◆ Task:
Only the lines below starting at the one that contains "R112: 1M (W10, W12) -> 1M (W2, W12)" and ending at the one that contains "U102 pin out: W3 -> W13" are to be reproduced, exactly and with both ends kept.

◆ Records:
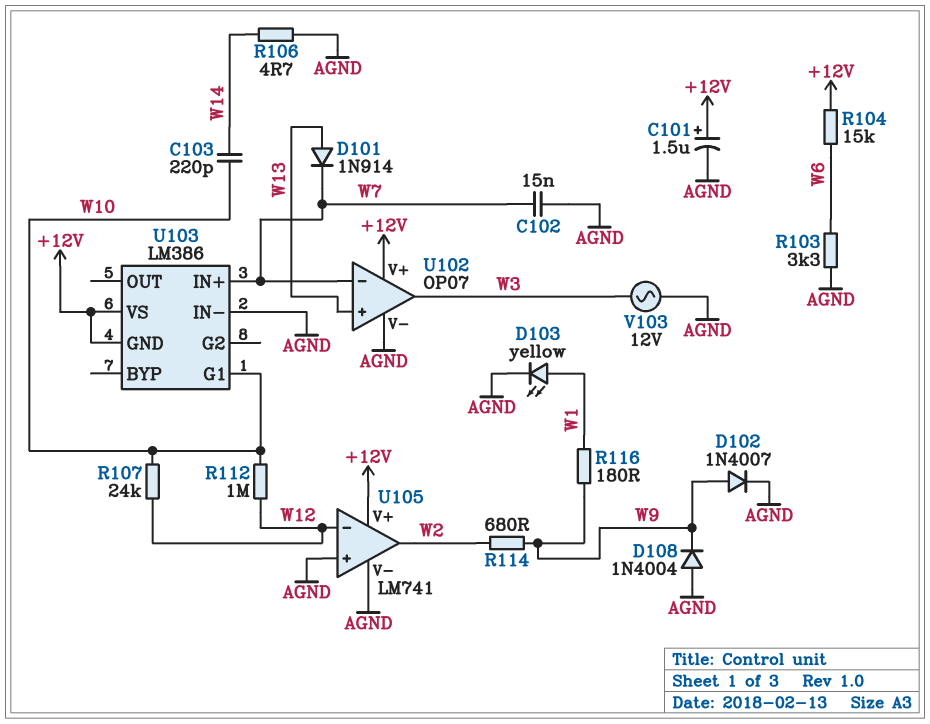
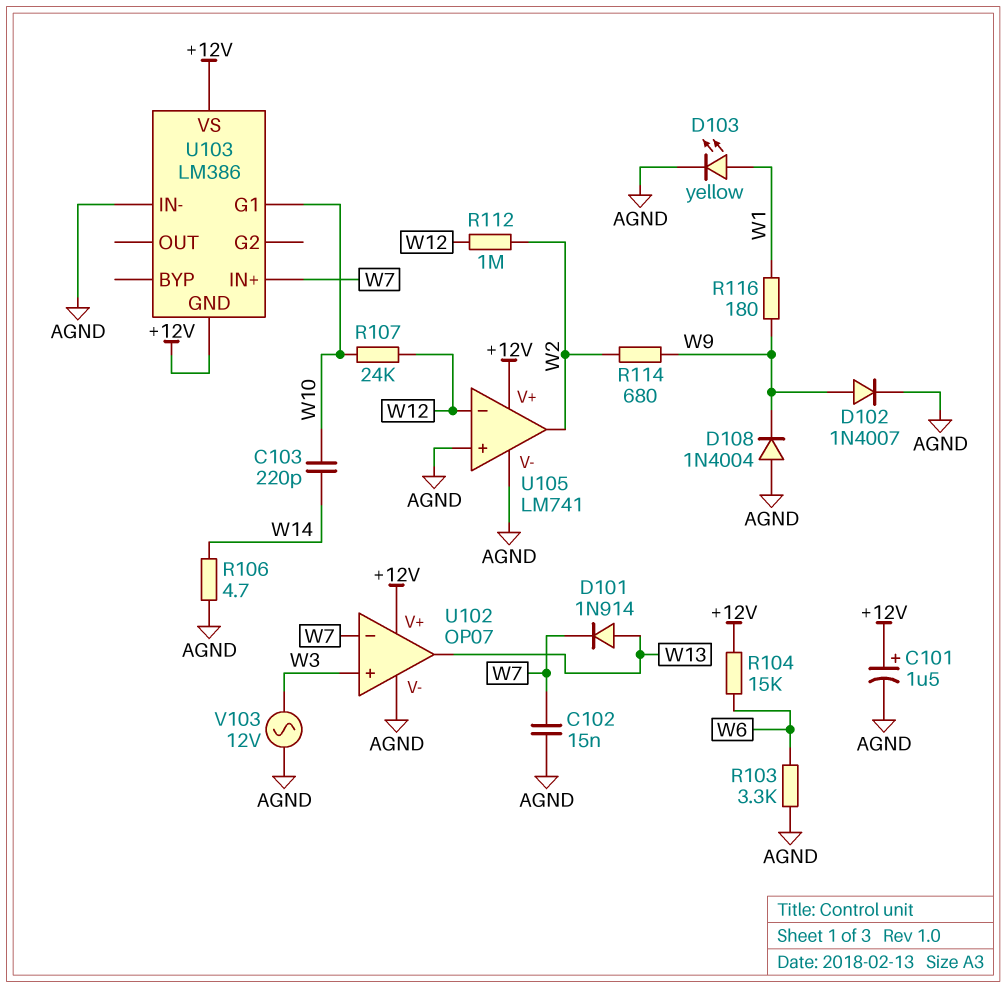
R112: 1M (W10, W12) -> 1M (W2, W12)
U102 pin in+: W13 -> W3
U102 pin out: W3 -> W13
...
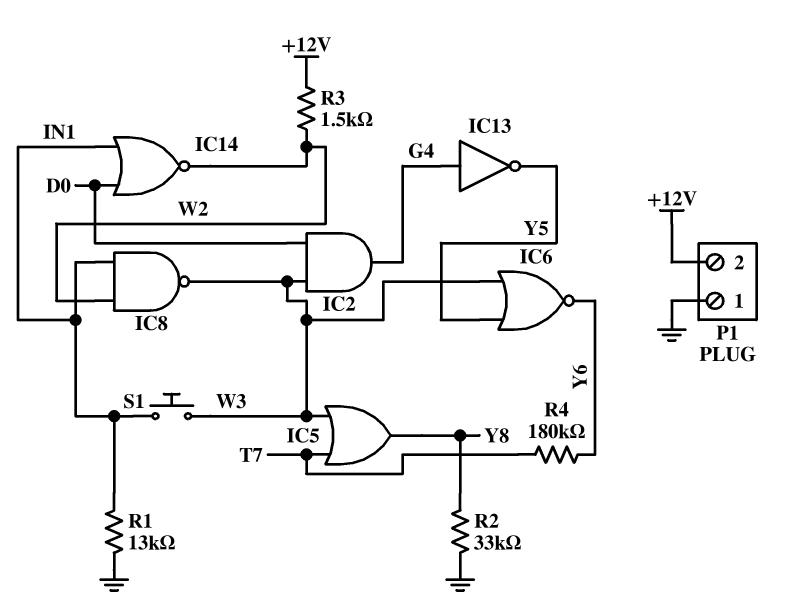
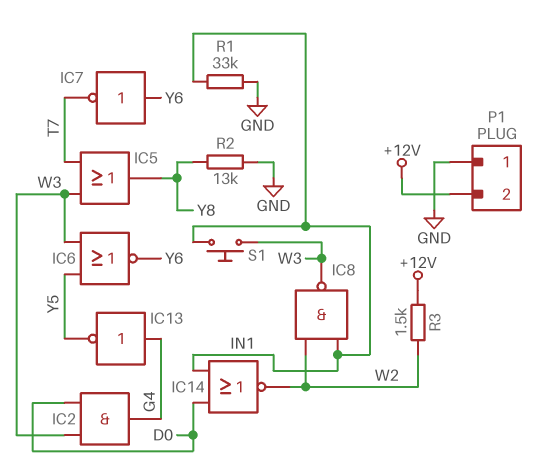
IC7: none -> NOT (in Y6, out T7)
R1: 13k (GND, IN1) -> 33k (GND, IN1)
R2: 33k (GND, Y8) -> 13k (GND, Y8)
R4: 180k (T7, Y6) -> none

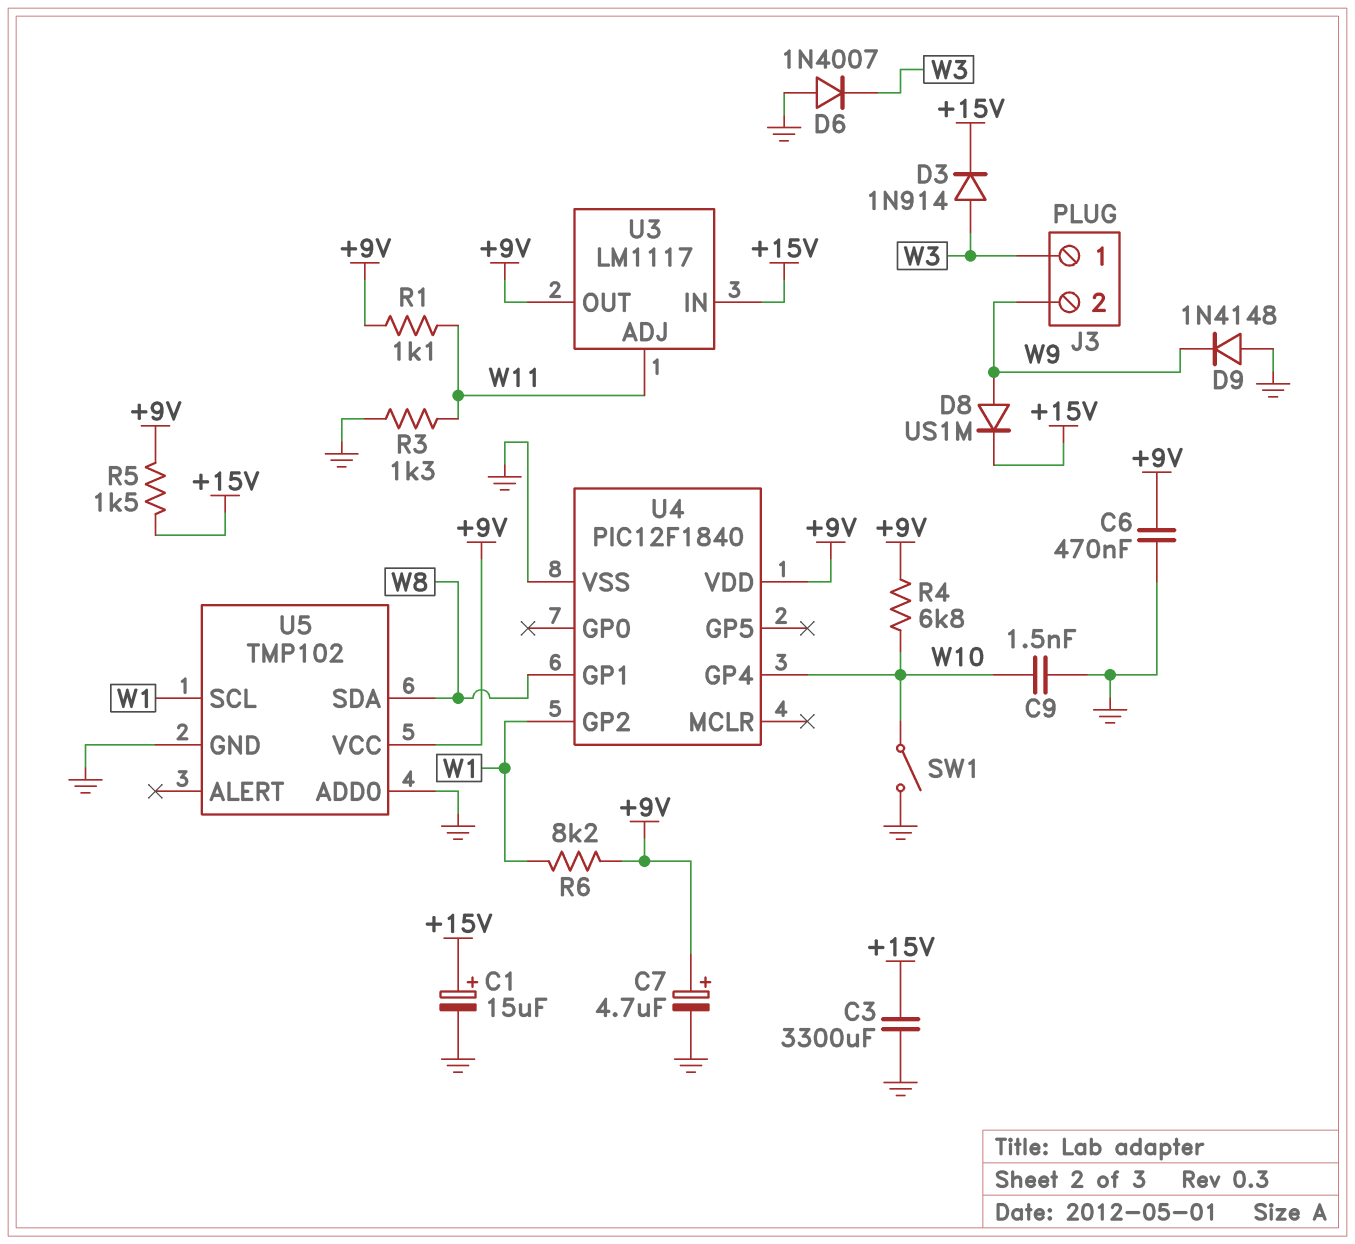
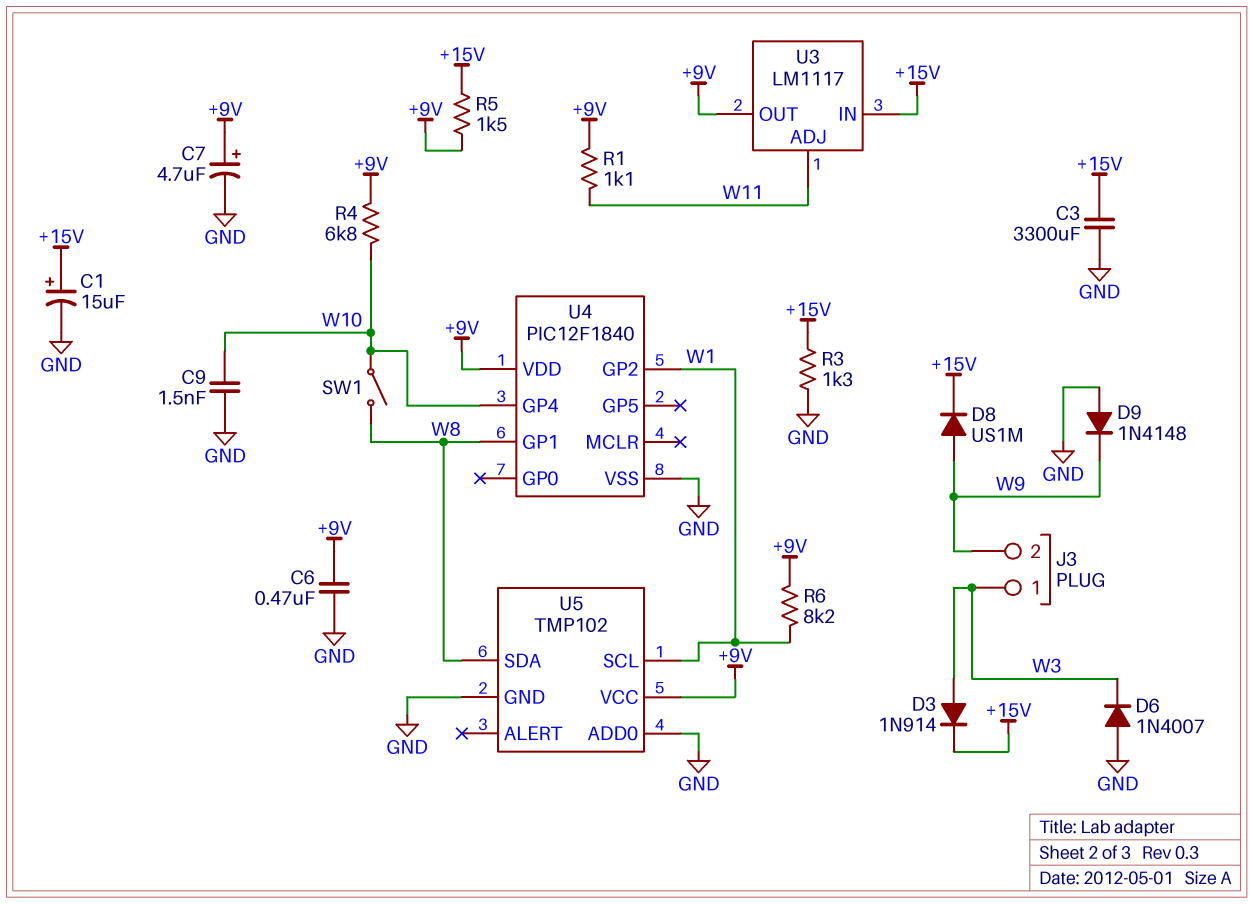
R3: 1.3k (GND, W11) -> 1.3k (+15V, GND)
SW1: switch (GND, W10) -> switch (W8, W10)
--
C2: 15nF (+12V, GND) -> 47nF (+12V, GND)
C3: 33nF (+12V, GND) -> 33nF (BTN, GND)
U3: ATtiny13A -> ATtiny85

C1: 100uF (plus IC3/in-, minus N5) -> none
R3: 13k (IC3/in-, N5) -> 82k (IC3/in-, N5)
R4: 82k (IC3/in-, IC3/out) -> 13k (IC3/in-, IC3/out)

◆ Problem solution:
R112: 1M (W10, W12) -> 1M (W2, W12)
U102 pin in+: W13 -> W3
U102 pin out: W3 -> W13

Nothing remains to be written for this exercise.